··· Information supplied ···
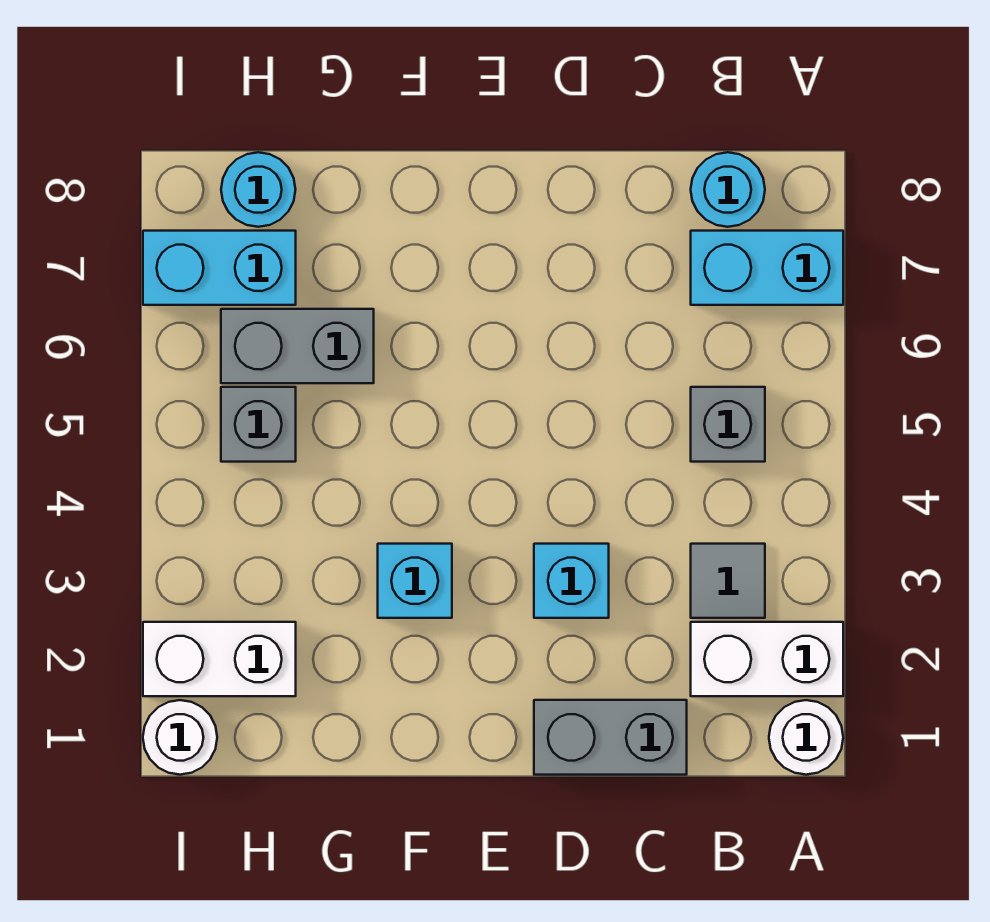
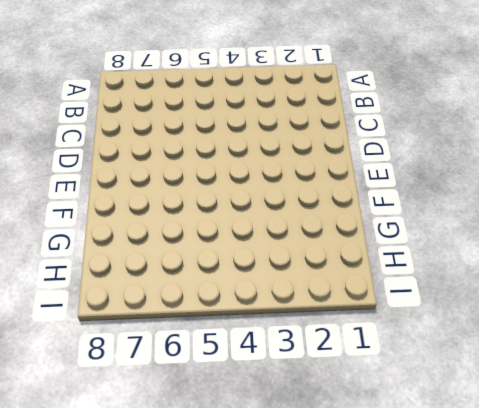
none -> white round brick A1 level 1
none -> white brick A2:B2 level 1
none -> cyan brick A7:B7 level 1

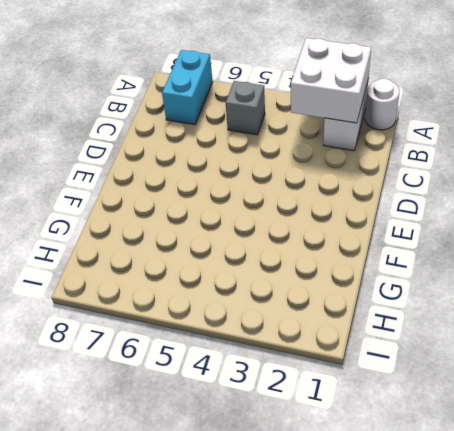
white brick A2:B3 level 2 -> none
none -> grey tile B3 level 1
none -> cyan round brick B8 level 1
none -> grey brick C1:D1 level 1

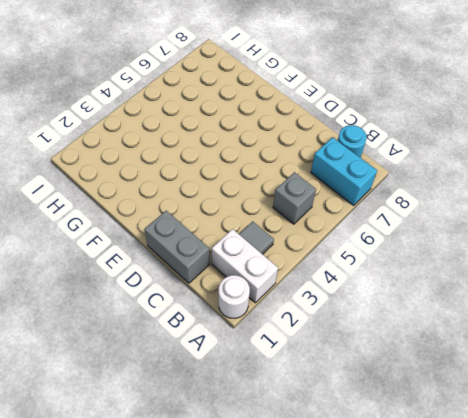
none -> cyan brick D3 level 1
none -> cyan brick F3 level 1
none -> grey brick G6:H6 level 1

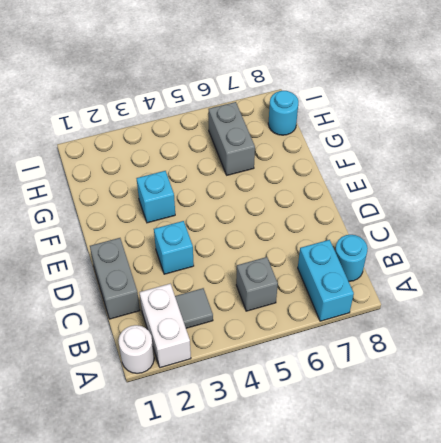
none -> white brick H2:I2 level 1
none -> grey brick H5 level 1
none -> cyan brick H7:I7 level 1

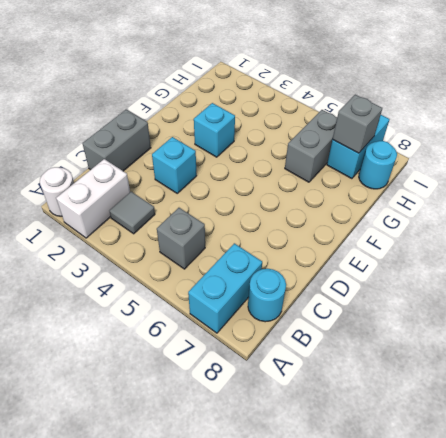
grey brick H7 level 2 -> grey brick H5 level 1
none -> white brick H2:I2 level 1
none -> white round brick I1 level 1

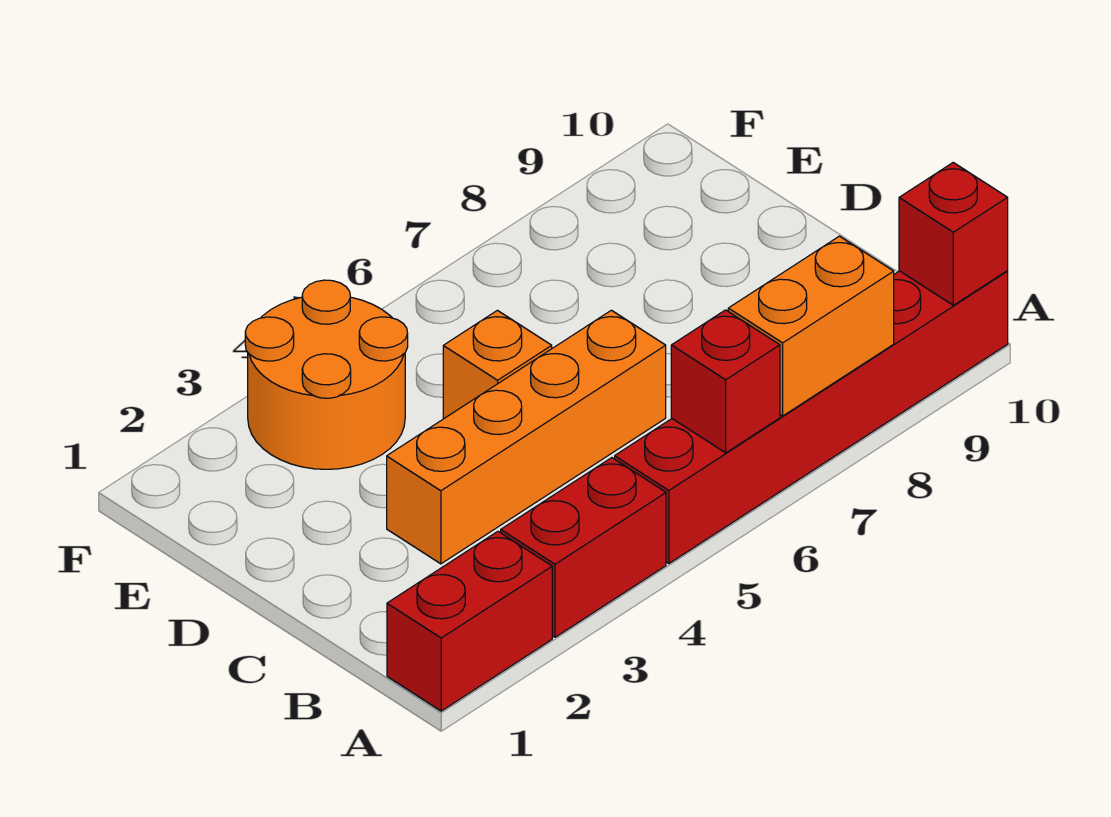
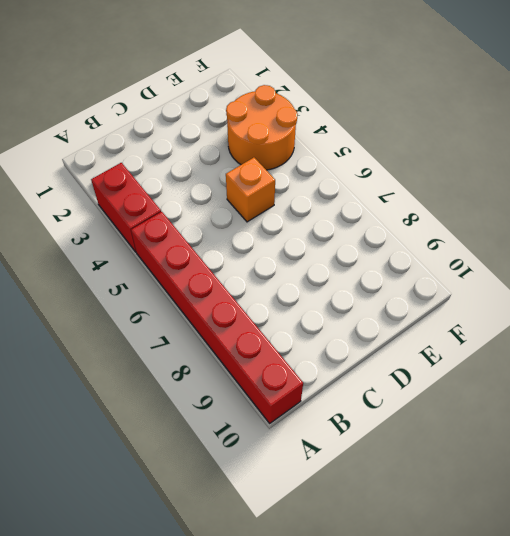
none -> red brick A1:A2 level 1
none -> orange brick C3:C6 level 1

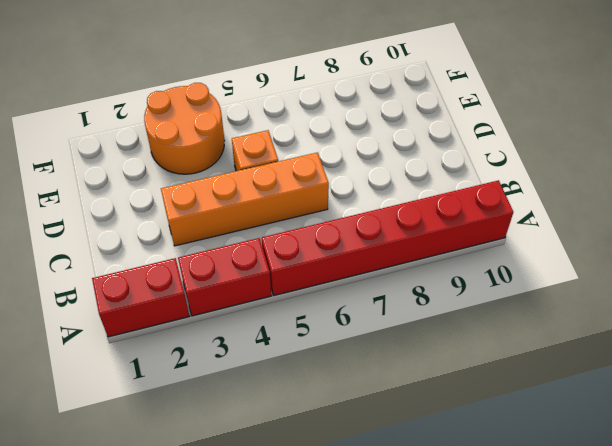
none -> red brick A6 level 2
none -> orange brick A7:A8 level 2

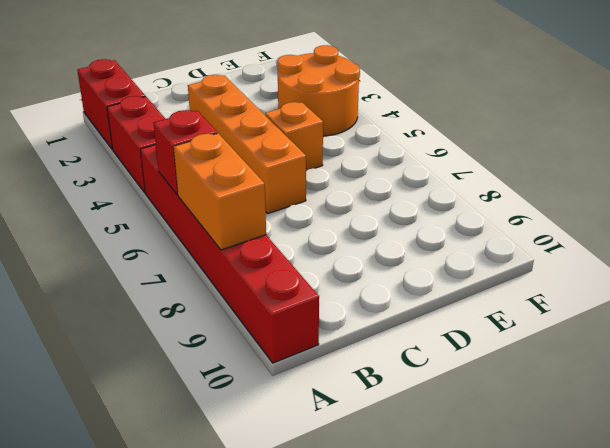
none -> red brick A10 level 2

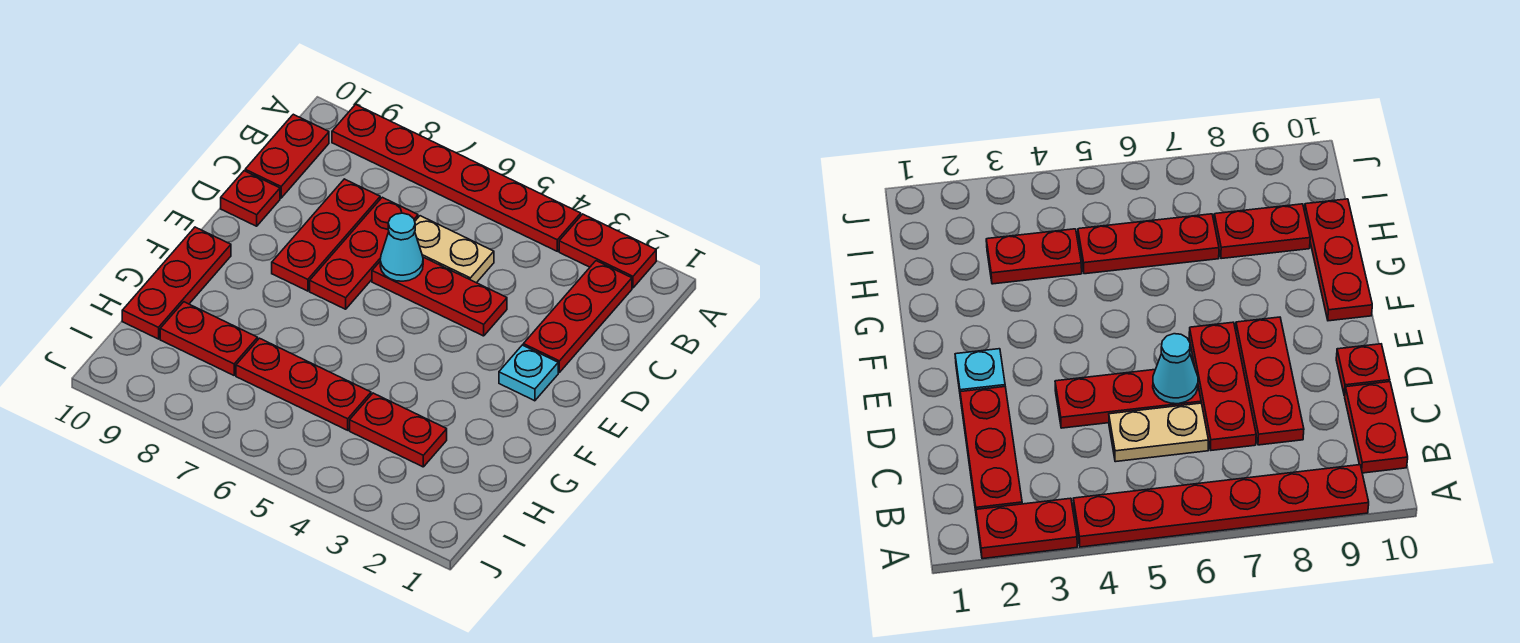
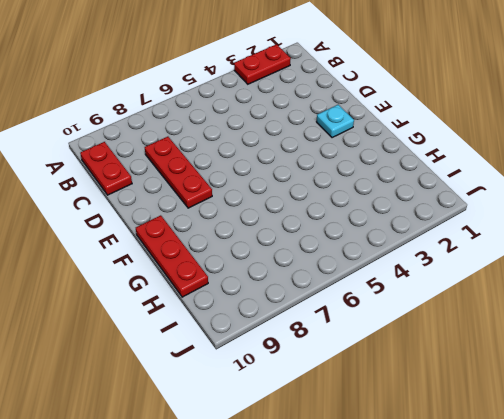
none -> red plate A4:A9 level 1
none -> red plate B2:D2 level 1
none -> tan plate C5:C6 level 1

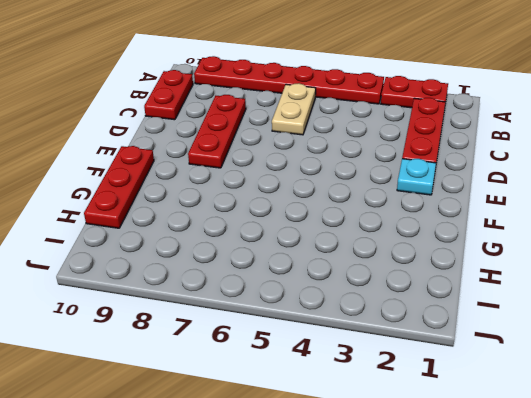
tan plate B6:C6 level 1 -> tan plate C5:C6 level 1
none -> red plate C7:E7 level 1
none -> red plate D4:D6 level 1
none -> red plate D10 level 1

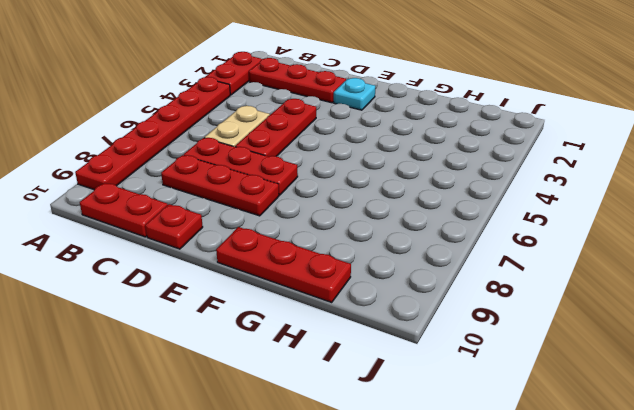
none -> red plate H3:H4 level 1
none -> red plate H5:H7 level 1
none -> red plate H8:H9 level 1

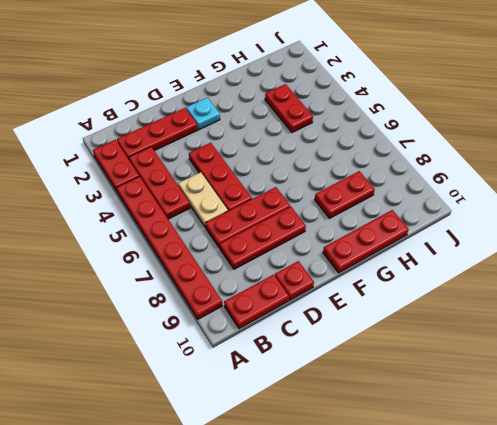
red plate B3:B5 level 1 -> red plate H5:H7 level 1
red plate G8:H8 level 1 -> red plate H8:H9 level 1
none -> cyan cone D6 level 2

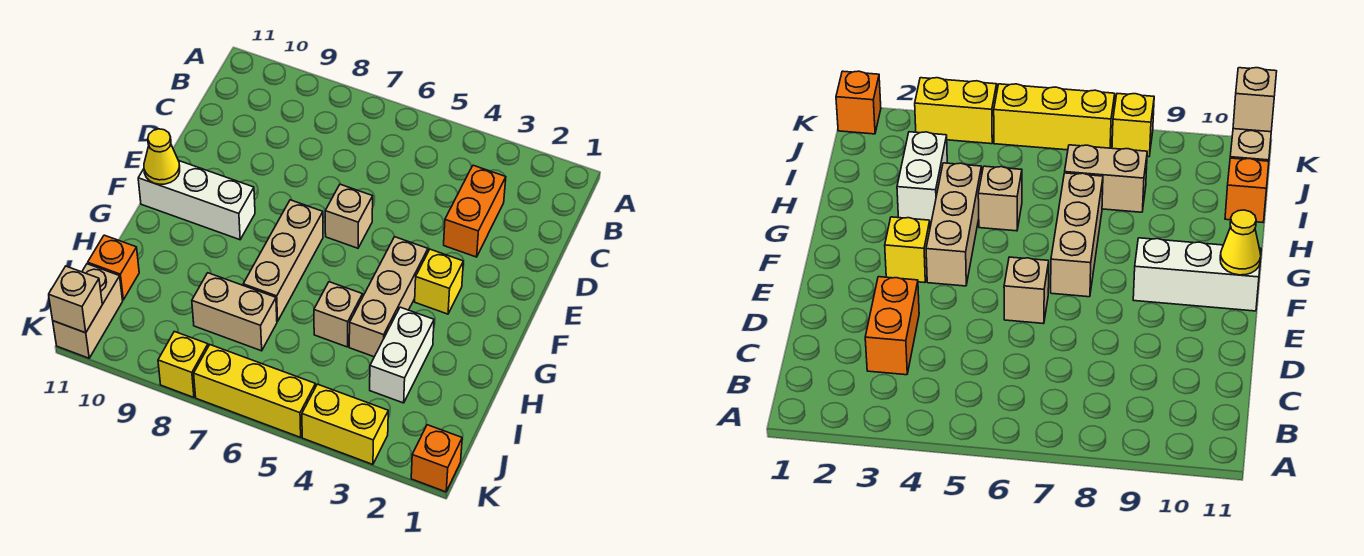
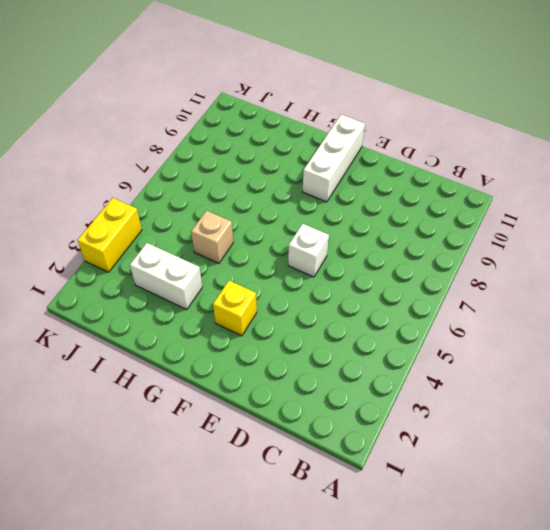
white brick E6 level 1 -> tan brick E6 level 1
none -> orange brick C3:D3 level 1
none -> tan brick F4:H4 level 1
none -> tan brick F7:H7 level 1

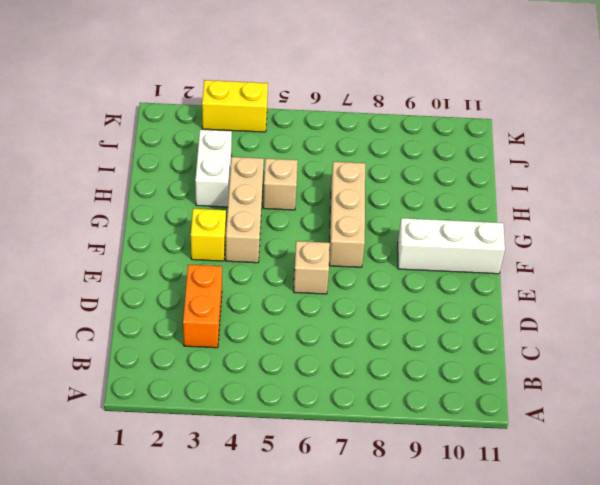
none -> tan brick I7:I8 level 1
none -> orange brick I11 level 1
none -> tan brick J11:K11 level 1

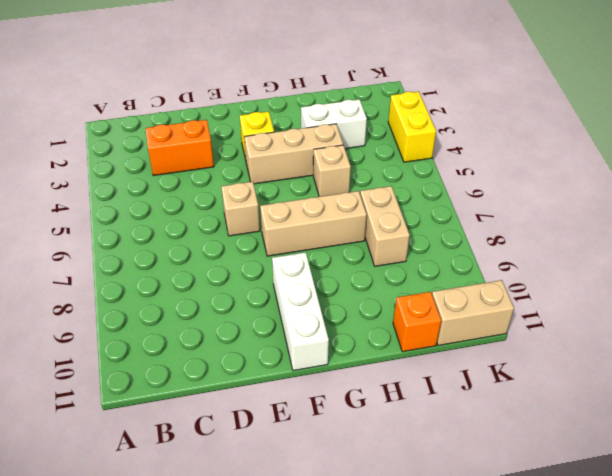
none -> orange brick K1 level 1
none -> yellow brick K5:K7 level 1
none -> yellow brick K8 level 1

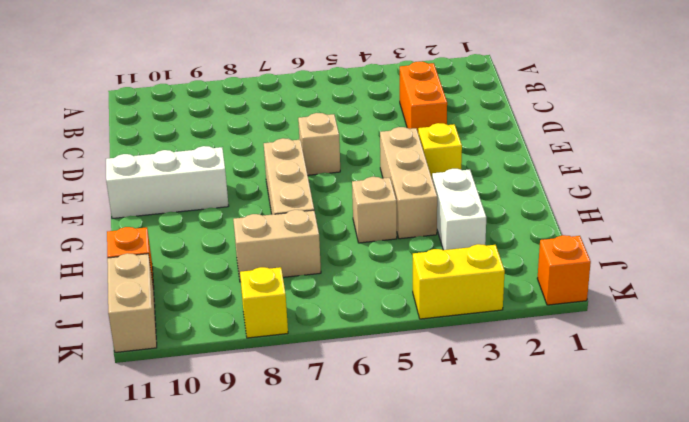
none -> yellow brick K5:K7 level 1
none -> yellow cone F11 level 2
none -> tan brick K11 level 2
···
■ Task brief ■
Reading through the records above, report each line in which the string "white" is found.

■ Result of the exercise ■
none -> white round brick A1 level 1
none -> white brick A2:B2 level 1
white brick A2:B3 level 2 -> none
none -> white brick H2:I2 level 1
none -> white brick H2:I2 level 1
none -> white round brick I1 level 1
white brick E6 level 1 -> tan brick E6 level 1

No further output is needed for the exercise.